**Supplied material**
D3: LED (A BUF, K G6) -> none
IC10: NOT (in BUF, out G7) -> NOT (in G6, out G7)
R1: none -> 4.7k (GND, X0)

--

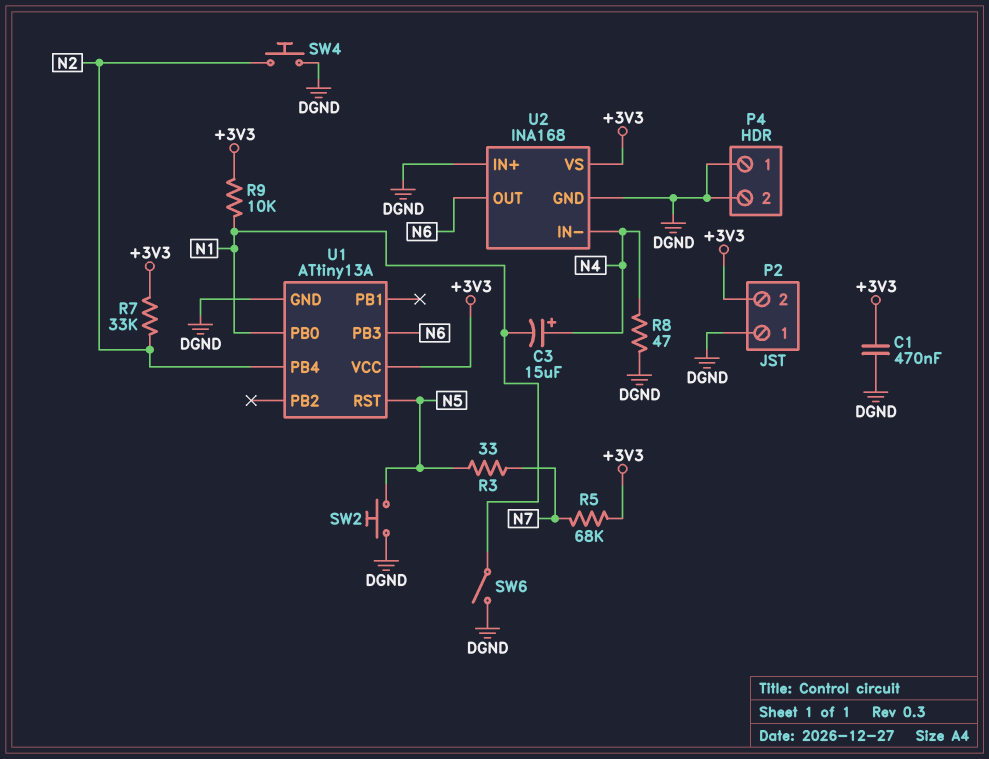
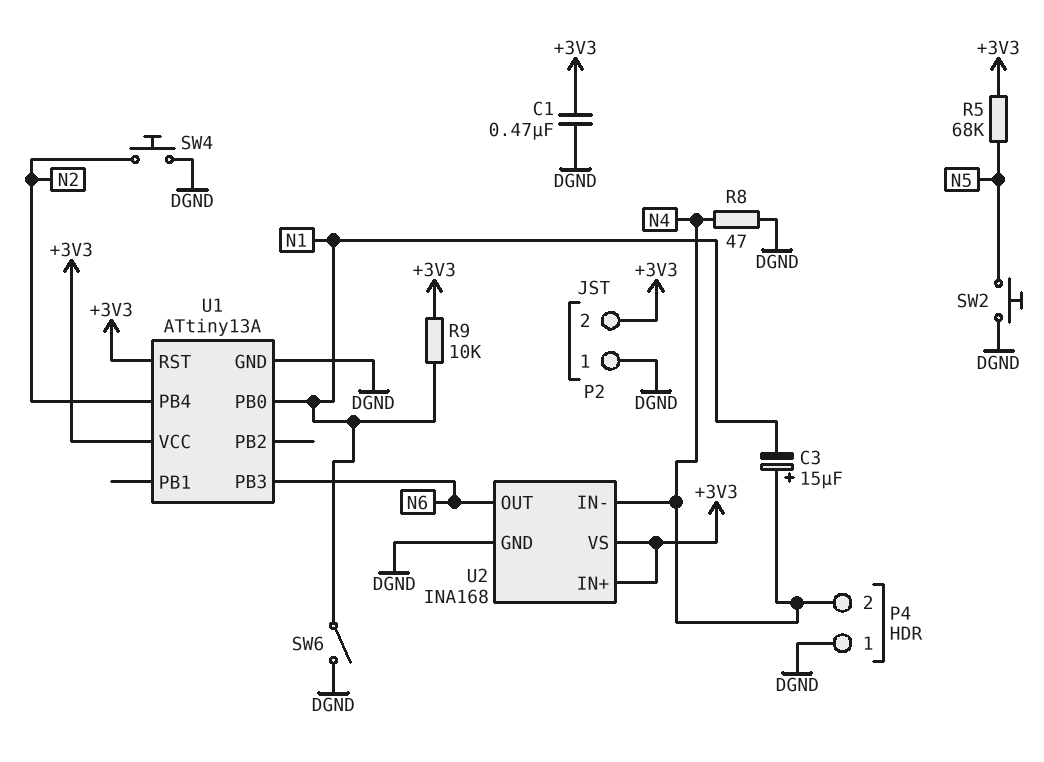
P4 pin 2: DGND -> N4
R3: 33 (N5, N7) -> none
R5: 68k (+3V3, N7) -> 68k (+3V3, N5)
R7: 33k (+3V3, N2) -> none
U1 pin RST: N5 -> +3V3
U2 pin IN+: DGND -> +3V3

**Task directions**
Could you return exactly the stretch of the data above that starts at the line with "R5: 68k (+3V3, N7) -> 68k (+3V3, N5)" and ends at the line with "U2 pin IN+: DGND -> +3V3", both lines included?

**Solution to this exercise**
R5: 68k (+3V3, N7) -> 68k (+3V3, N5)
R7: 33k (+3V3, N2) -> none
U1 pin RST: N5 -> +3V3
U2 pin IN+: DGND -> +3V3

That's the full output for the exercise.